*Data to process*:
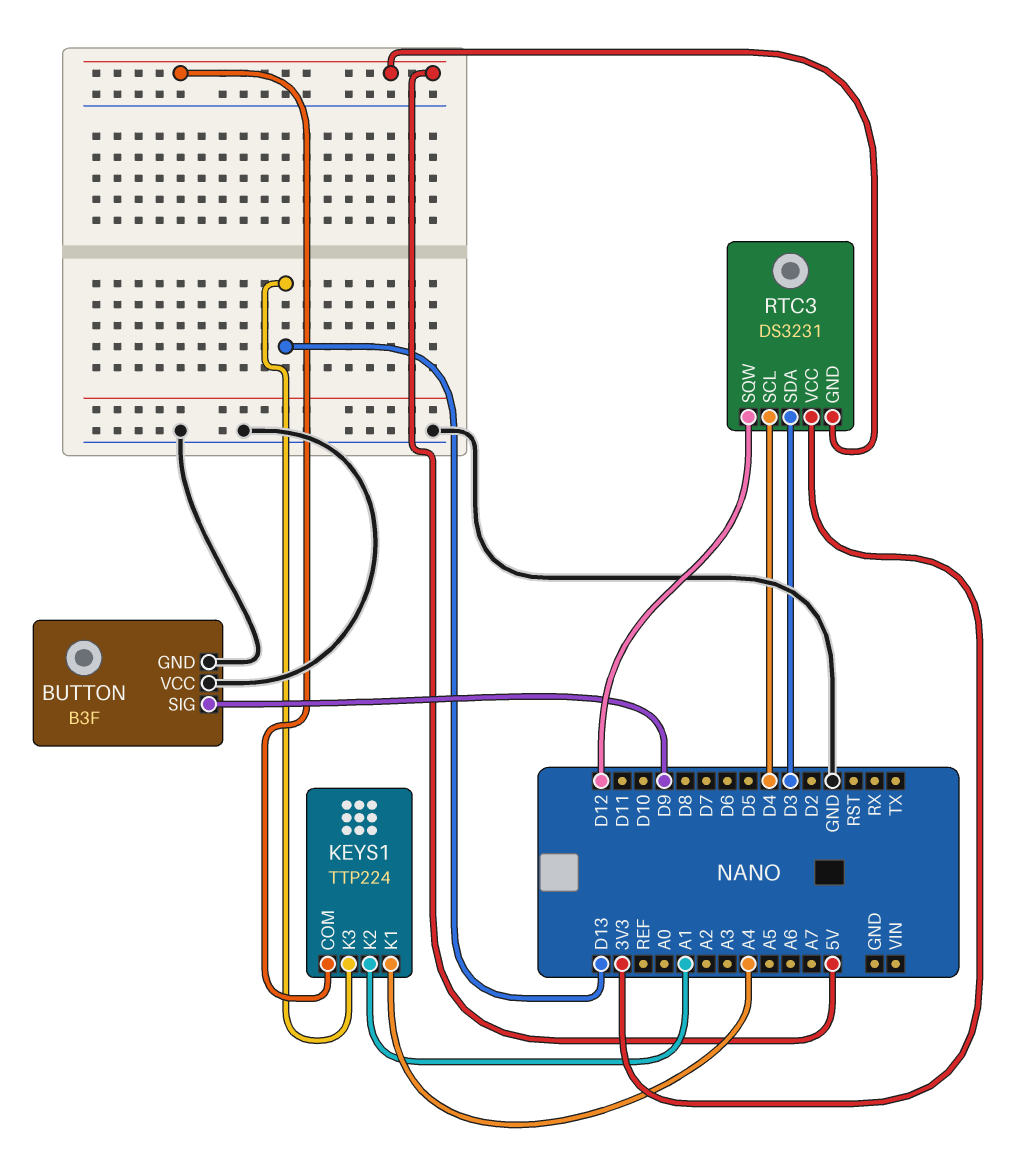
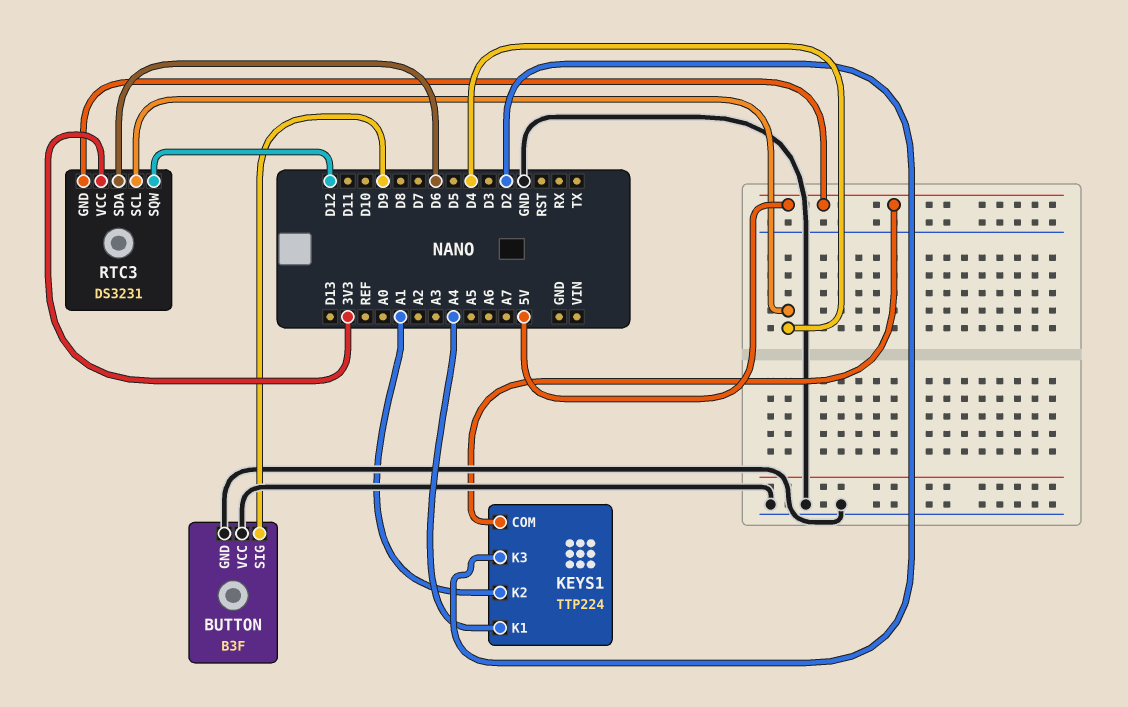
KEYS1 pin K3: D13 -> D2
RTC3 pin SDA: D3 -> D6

--

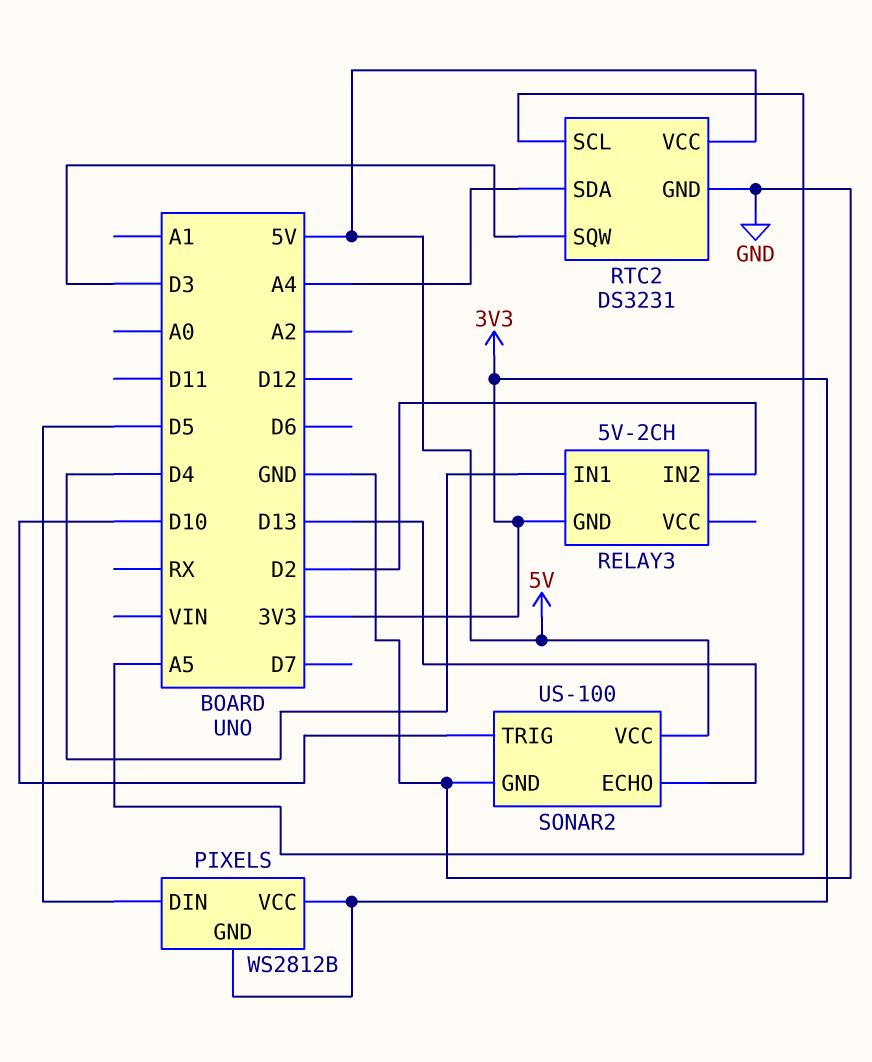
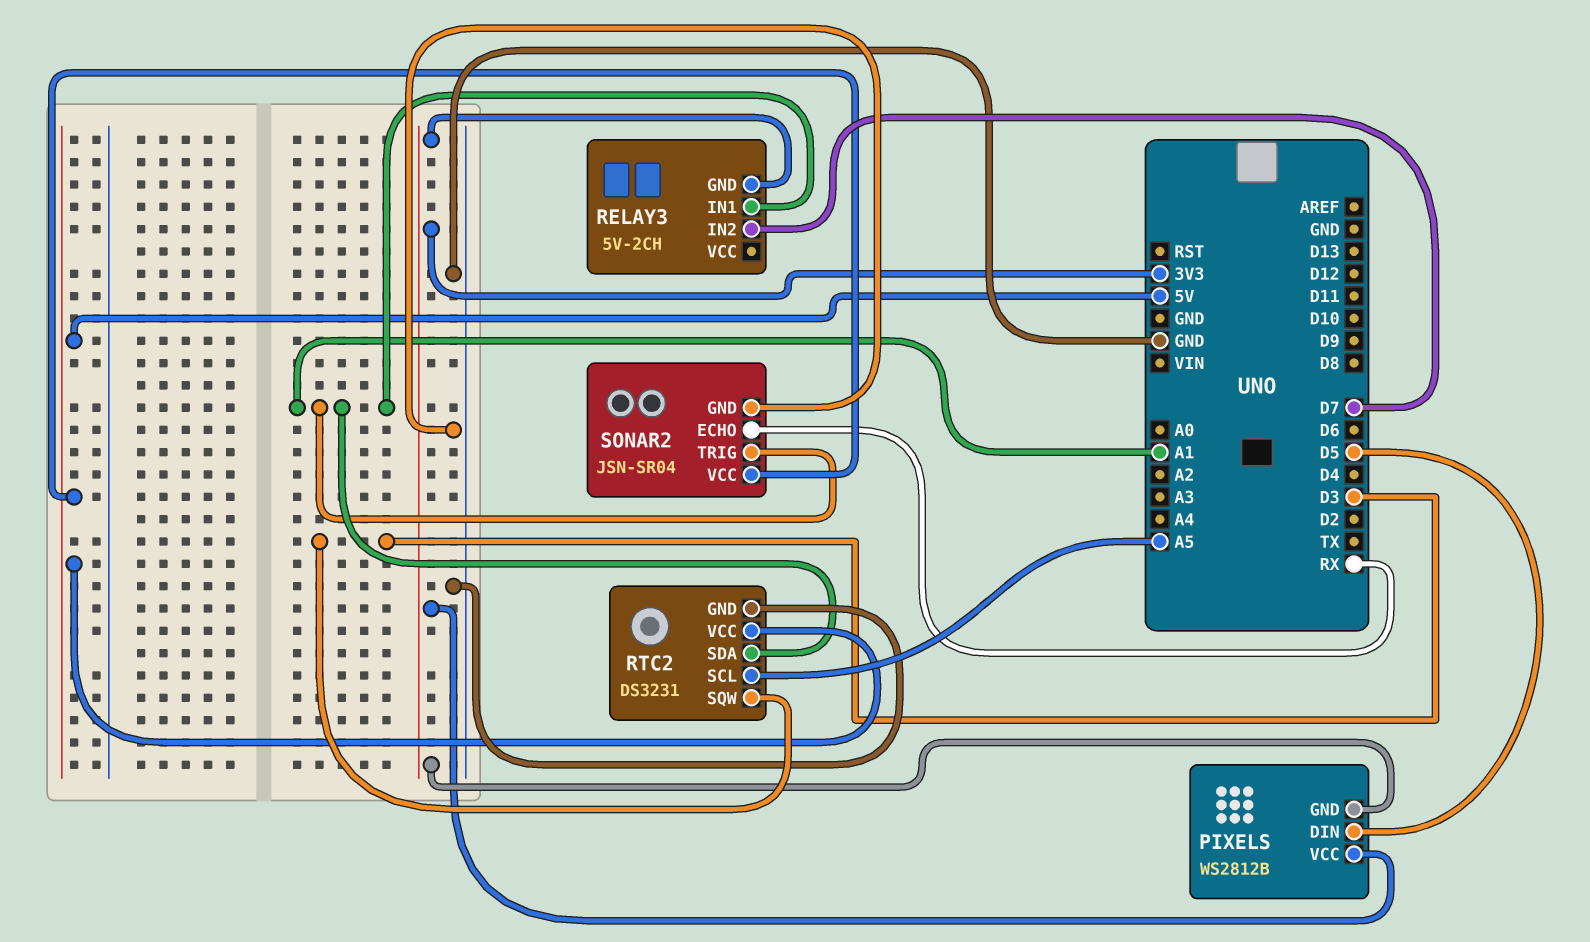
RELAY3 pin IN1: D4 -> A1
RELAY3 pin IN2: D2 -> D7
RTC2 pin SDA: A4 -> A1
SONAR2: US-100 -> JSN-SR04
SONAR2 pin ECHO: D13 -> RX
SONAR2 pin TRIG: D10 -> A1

...

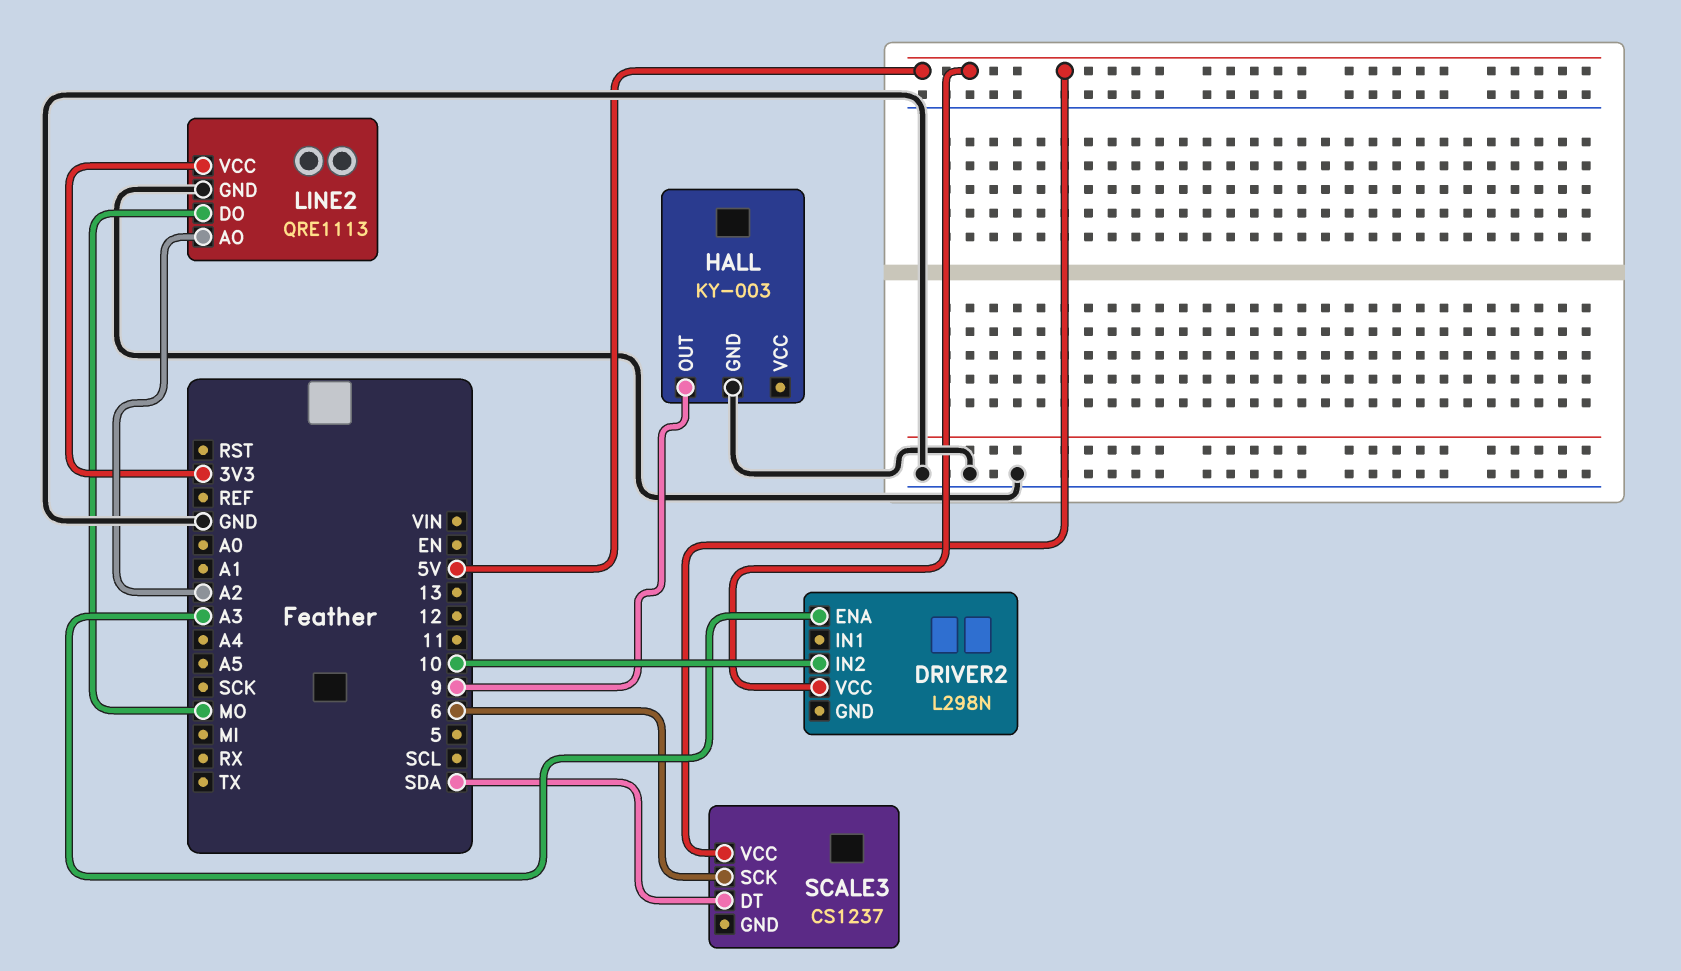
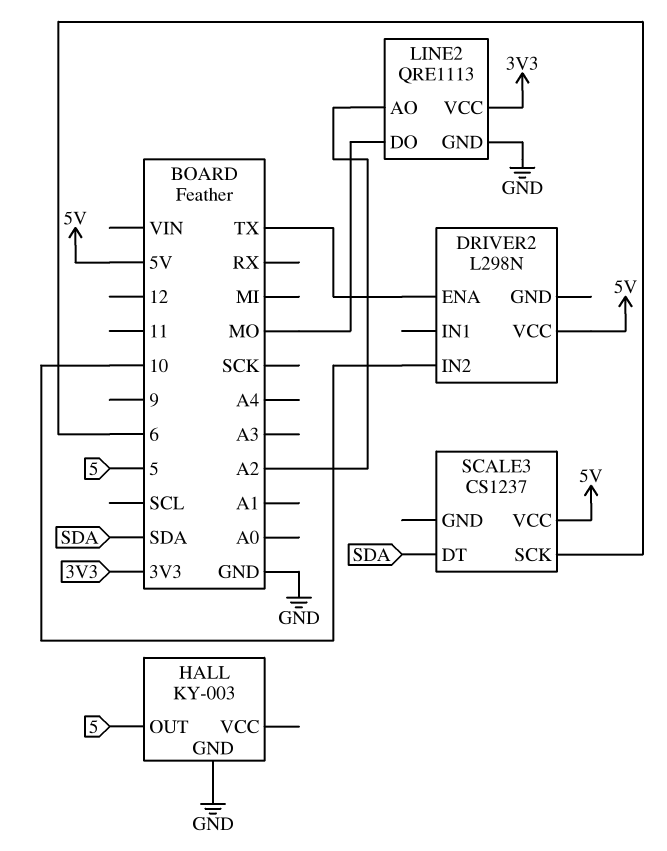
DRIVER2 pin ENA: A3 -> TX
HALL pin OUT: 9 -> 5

*Goal of the exercise*: From the entries above, write out only the lines starting at the line that holds "RELAY3 pin IN1: D4 -> A1" and ending at the line that holds "SONAR2 pin TRIG: D10 -> A1", keeping both and matching them exactly.

*Result of this task*:
RELAY3 pin IN1: D4 -> A1
RELAY3 pin IN2: D2 -> D7
RTC2 pin SDA: A4 -> A1
SONAR2: US-100 -> JSN-SR04
SONAR2 pin ECHO: D13 -> RX
SONAR2 pin TRIG: D10 -> A1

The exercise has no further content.